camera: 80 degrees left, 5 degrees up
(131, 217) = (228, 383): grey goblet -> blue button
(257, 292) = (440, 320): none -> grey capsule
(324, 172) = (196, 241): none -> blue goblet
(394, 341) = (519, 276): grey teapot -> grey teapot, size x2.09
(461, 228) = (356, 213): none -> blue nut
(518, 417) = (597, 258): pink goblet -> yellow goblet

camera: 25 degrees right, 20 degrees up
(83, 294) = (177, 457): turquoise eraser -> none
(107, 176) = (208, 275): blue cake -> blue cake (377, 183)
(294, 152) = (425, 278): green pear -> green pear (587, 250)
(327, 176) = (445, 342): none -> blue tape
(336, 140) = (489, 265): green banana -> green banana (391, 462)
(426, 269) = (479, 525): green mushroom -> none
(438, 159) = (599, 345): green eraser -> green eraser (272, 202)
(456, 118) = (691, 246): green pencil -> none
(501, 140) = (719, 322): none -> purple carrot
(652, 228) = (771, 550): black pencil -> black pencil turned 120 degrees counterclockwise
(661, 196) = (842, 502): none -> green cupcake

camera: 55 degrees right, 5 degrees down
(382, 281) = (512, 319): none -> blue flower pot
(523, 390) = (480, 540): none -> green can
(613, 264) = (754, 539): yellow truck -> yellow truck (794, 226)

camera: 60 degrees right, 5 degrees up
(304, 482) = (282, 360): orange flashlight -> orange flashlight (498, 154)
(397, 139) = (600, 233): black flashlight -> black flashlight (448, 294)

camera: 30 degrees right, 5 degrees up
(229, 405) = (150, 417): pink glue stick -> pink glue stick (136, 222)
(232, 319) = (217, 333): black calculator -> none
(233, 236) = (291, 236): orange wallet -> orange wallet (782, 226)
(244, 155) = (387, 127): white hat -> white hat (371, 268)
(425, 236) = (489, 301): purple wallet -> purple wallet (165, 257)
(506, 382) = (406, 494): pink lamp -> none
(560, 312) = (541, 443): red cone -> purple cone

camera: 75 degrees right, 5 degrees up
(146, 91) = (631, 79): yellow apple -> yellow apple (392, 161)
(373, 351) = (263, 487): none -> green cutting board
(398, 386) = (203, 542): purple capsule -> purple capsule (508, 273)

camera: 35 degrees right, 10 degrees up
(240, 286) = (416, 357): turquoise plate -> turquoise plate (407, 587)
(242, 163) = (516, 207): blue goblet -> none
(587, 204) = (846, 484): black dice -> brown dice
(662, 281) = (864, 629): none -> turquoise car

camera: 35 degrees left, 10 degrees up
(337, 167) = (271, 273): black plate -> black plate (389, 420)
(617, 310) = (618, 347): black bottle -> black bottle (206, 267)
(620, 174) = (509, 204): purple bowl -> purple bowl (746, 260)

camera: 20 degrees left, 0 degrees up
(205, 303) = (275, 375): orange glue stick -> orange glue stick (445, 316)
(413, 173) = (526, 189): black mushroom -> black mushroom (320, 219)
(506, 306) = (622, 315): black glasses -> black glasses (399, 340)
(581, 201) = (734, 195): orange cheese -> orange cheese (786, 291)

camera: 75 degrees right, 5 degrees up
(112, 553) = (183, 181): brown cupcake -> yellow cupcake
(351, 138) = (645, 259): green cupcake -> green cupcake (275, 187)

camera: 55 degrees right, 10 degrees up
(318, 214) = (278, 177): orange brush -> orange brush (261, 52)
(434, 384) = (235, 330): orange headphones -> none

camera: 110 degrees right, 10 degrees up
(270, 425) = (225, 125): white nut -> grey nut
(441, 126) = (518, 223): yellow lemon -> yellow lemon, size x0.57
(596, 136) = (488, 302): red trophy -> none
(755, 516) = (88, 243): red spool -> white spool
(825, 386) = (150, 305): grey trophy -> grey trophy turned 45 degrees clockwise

- **About this task**
Above are records; repeat only the lines starting at the line with "(324, 172) = (196, 241): none -> blue goblet" and ending at the line with "(456, 118) = (691, 246): green pencil -> none", exactly as they appear, both included.

- **Task output**
(324, 172) = (196, 241): none -> blue goblet
(394, 341) = (519, 276): grey teapot -> grey teapot, size x2.09
(461, 228) = (356, 213): none -> blue nut
(518, 417) = (597, 258): pink goblet -> yellow goblet

camera: 25 degrees right, 20 degrees up
(83, 294) = (177, 457): turquoise eraser -> none
(107, 176) = (208, 275): blue cake -> blue cake (377, 183)
(294, 152) = (425, 278): green pear -> green pear (587, 250)
(327, 176) = (445, 342): none -> blue tape
(336, 140) = (489, 265): green banana -> green banana (391, 462)
(426, 269) = (479, 525): green mushroom -> none
(438, 159) = (599, 345): green eraser -> green eraser (272, 202)
(456, 118) = (691, 246): green pencil -> none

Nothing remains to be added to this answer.